Provided entries START

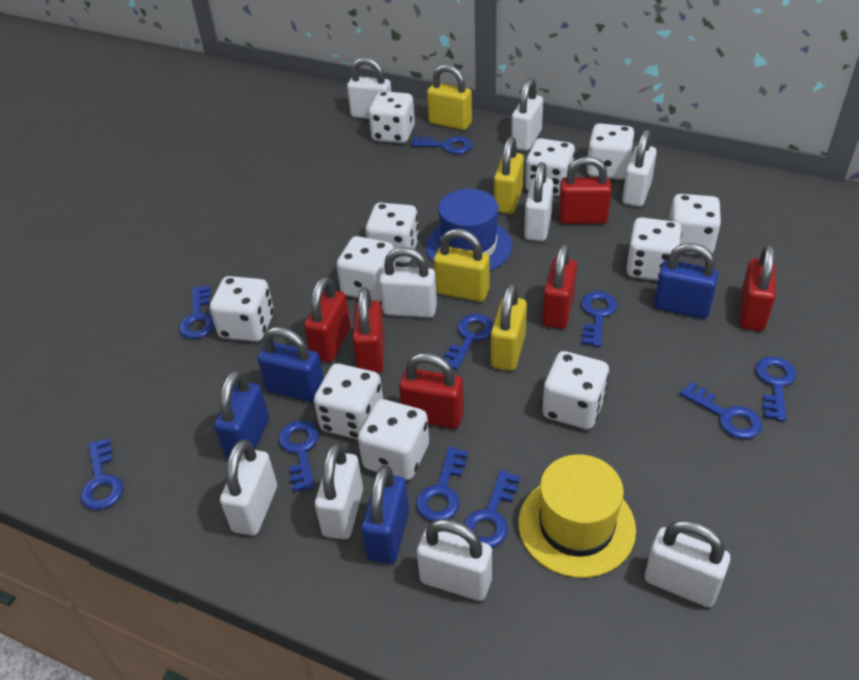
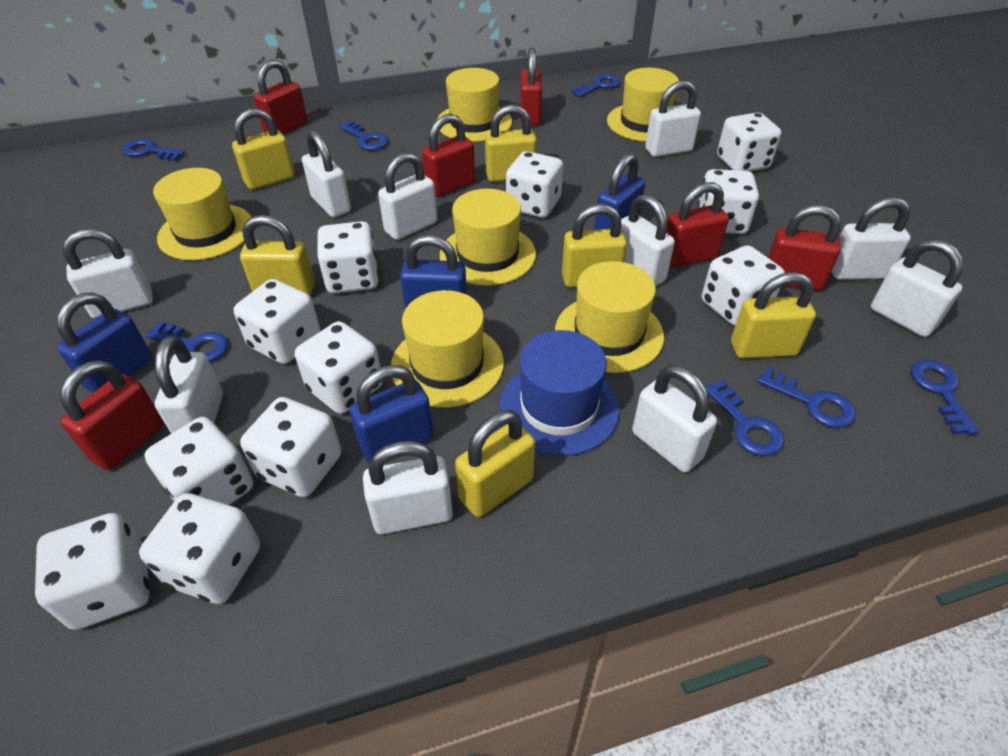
blue key: 10 -> 7
white padlock: 9 -> 10
yellow hat: 1 -> 6
yellow padlock: 4 -> 6

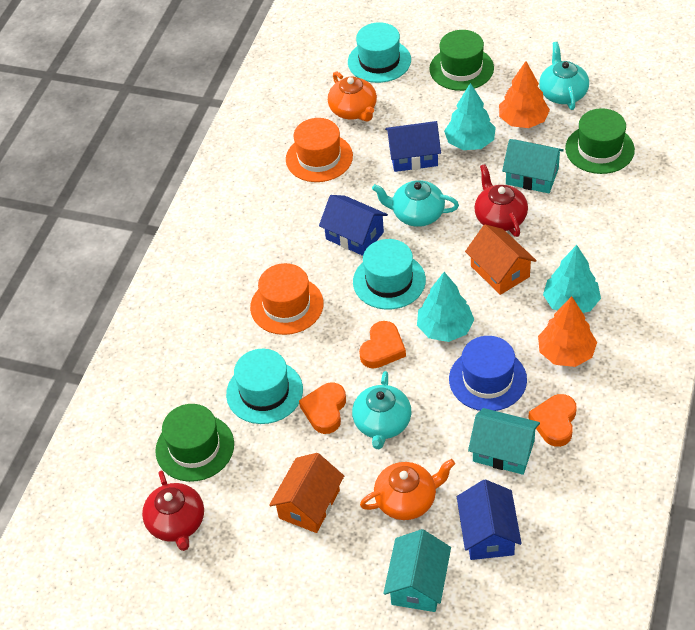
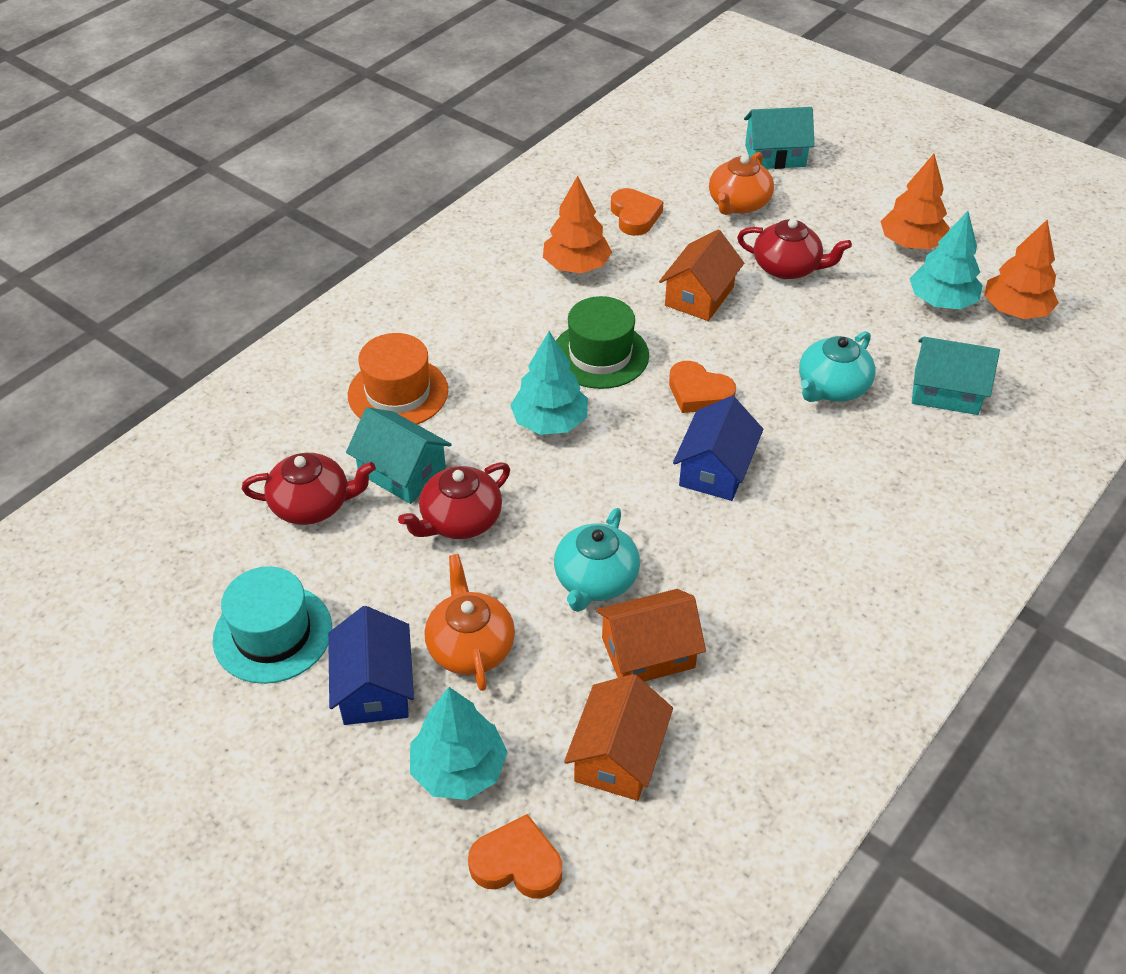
blue hat: 1 -> 0
blue house: 3 -> 2
green hat: 3 -> 1
orange hat: 2 -> 1
orange house: 2 -> 3
orange tree: 2 -> 3
red teapot: 2 -> 3
turquoise hat: 3 -> 1
turquoise teapot: 3 -> 2

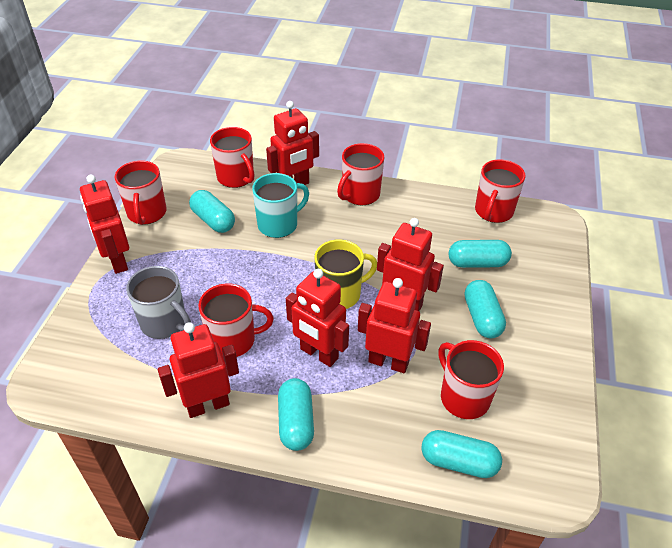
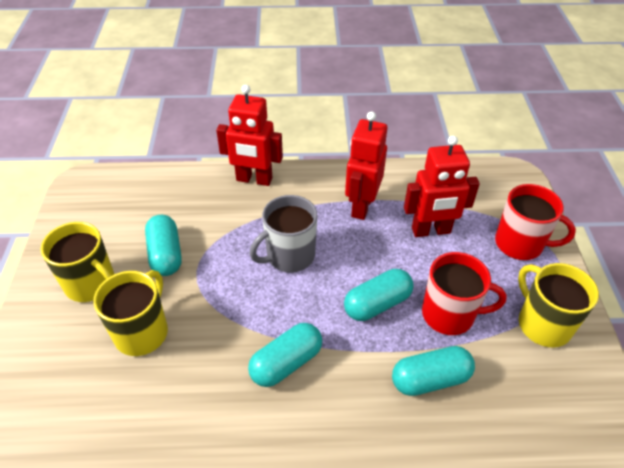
red mug: 6 -> 2
red robot: 6 -> 3
turquoise capsule: 5 -> 4
turquoise mug: 1 -> 0
yellow mug: 1 -> 3

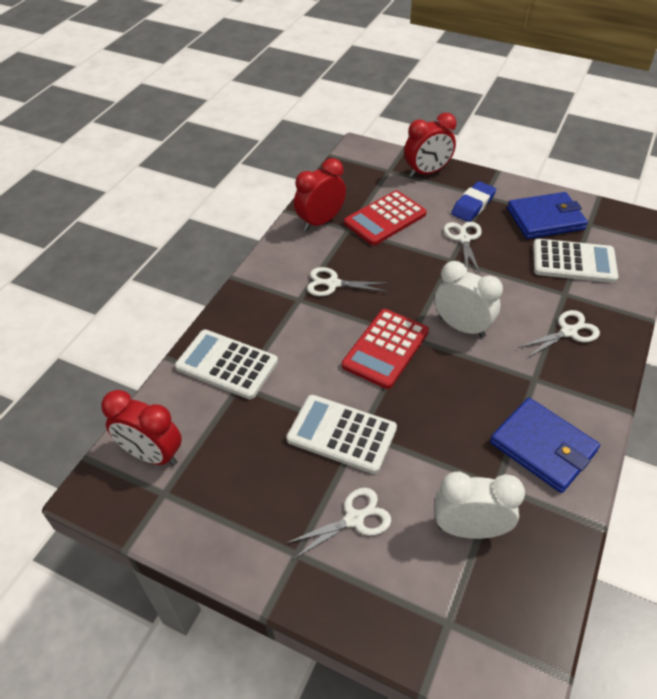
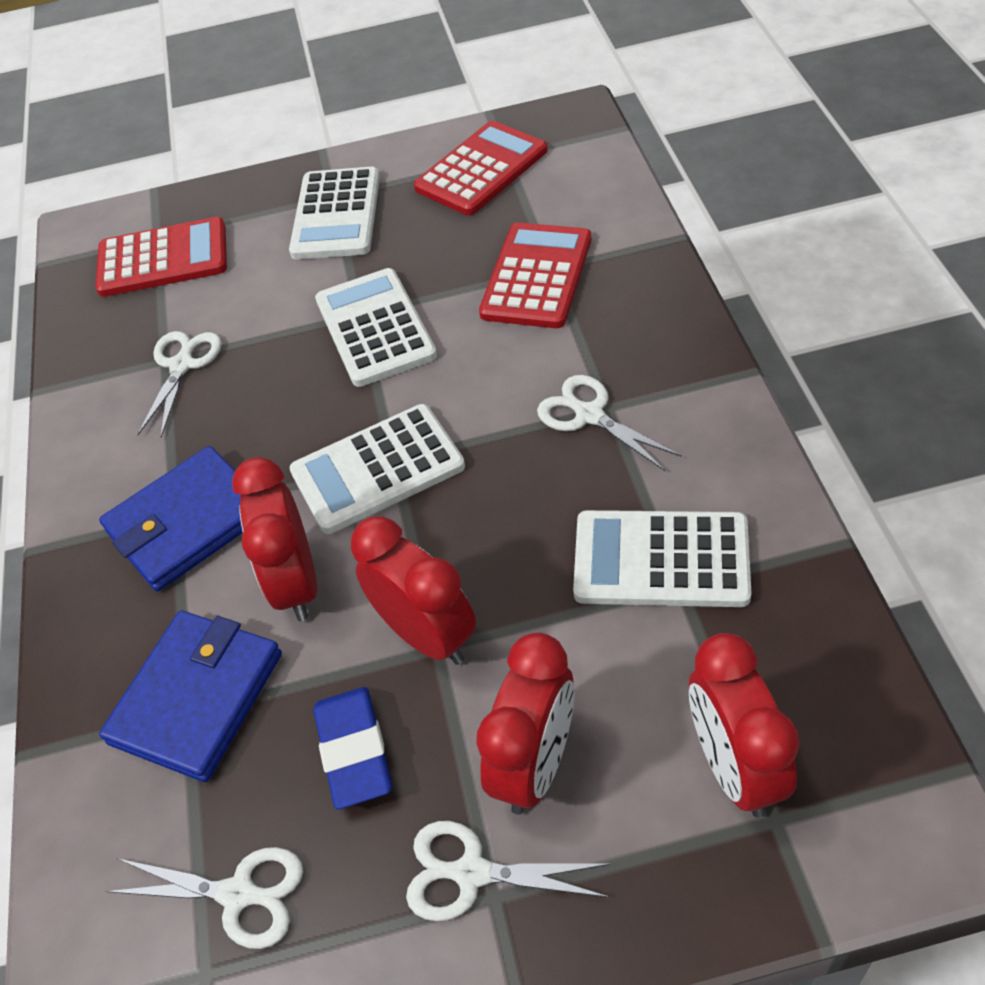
red calculator: 2 -> 3
red clock: 3 -> 4
white calculator: 3 -> 4
white clock: 2 -> 0

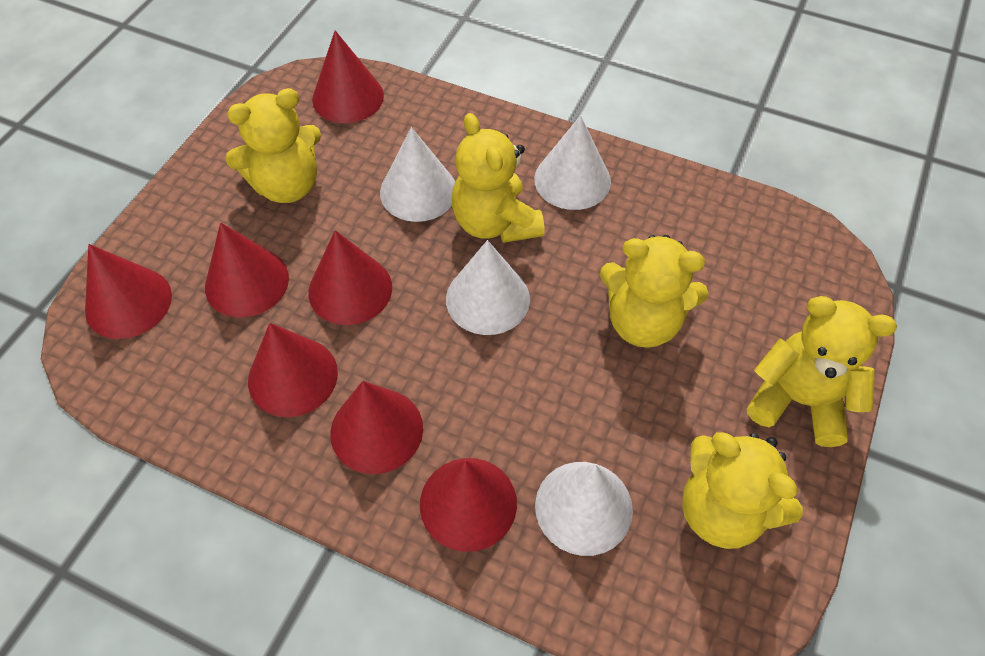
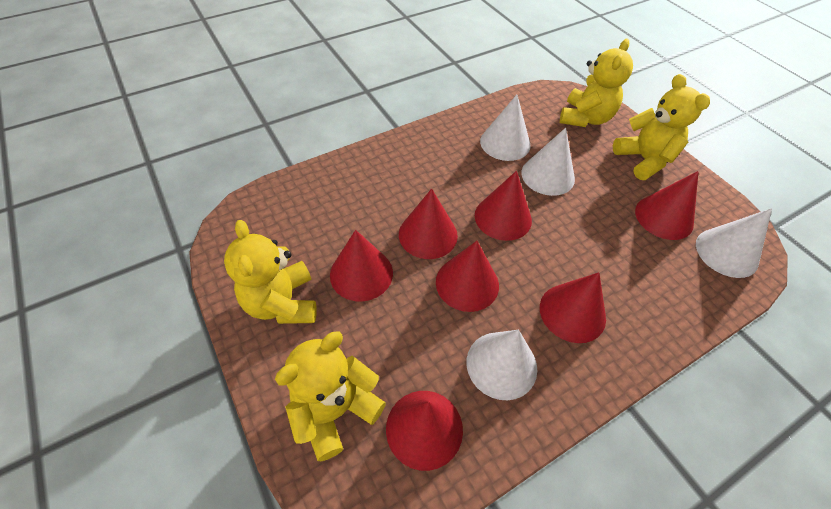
yellow teddy bear: 5 -> 4

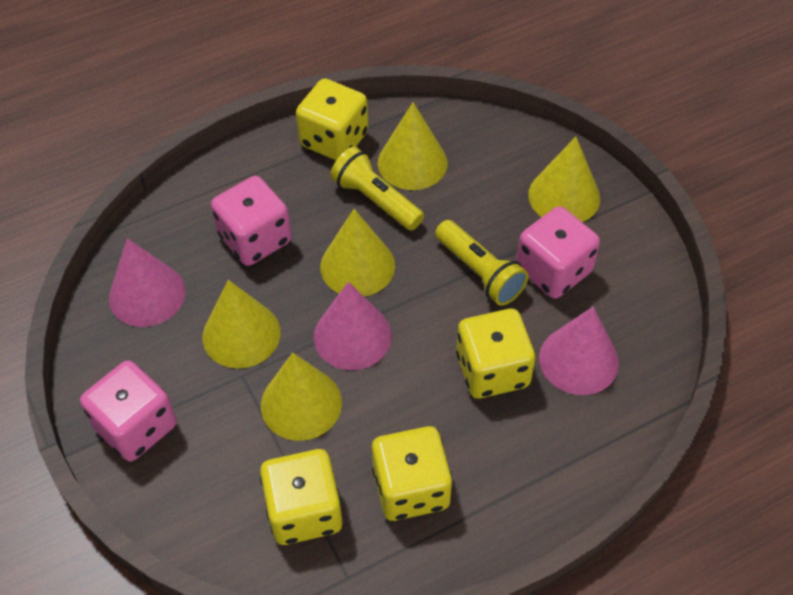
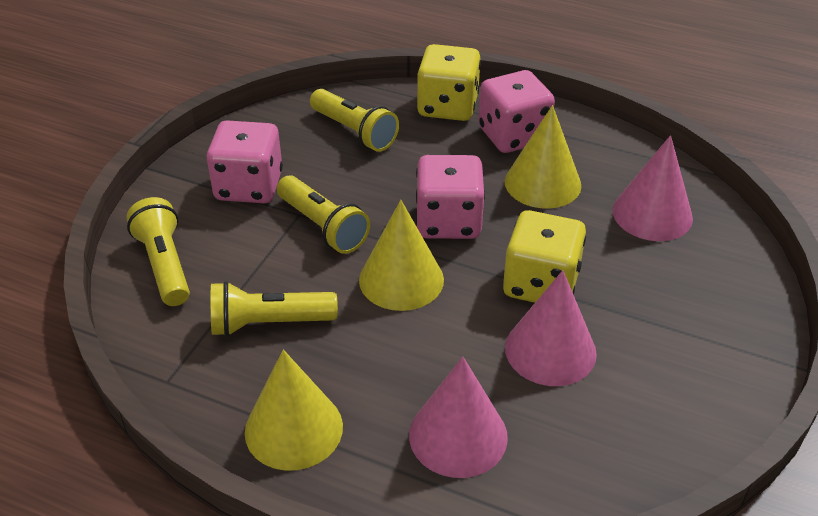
yellow cone: 5 -> 3
yellow dice: 4 -> 2
yellow flashlight: 2 -> 4

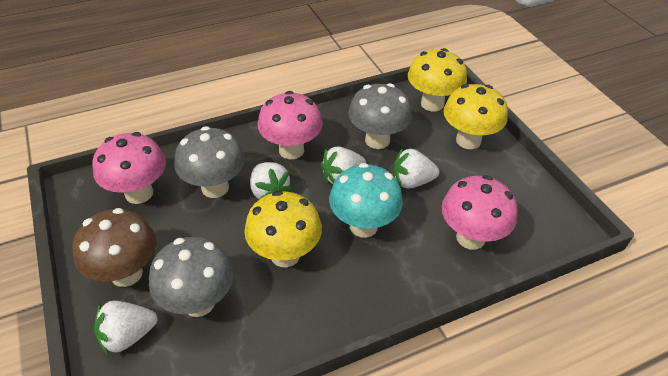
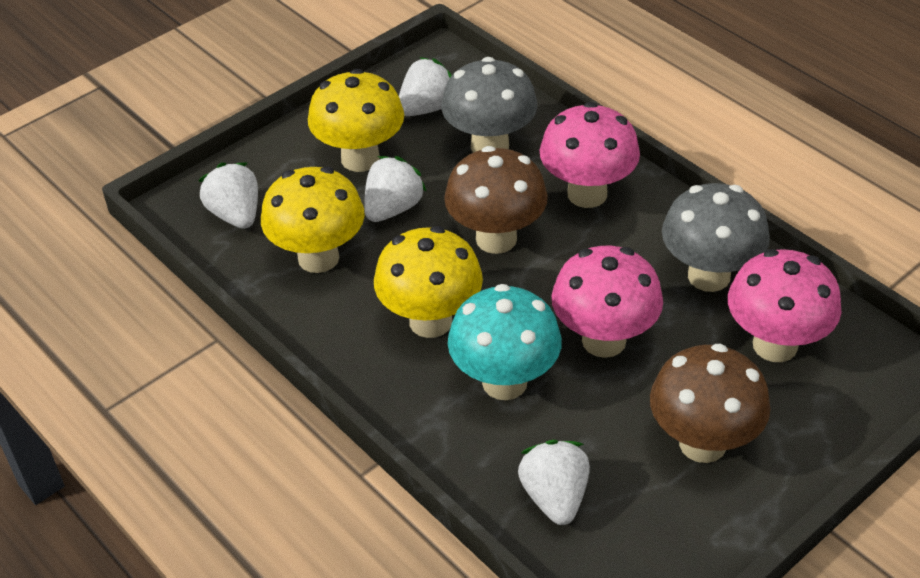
brown mushroom: 1 -> 2
grey mushroom: 3 -> 2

Provided entries END

§ **Aim of the exercise**:
In your copy of the records above, include every line exactly but no pictures.

§ **Written reply**:
blue key: 10 -> 7
white padlock: 9 -> 10
yellow hat: 1 -> 6
yellow padlock: 4 -> 6

blue hat: 1 -> 0
blue house: 3 -> 2
green hat: 3 -> 1
orange hat: 2 -> 1
orange house: 2 -> 3
orange tree: 2 -> 3
red teapot: 2 -> 3
turquoise hat: 3 -> 1
turquoise teapot: 3 -> 2

red mug: 6 -> 2
red robot: 6 -> 3
turquoise capsule: 5 -> 4
turquoise mug: 1 -> 0
yellow mug: 1 -> 3

red calculator: 2 -> 3
red clock: 3 -> 4
white calculator: 3 -> 4
white clock: 2 -> 0

yellow teddy bear: 5 -> 4

yellow cone: 5 -> 3
yellow dice: 4 -> 2
yellow flashlight: 2 -> 4

brown mushroom: 1 -> 2
grey mushroom: 3 -> 2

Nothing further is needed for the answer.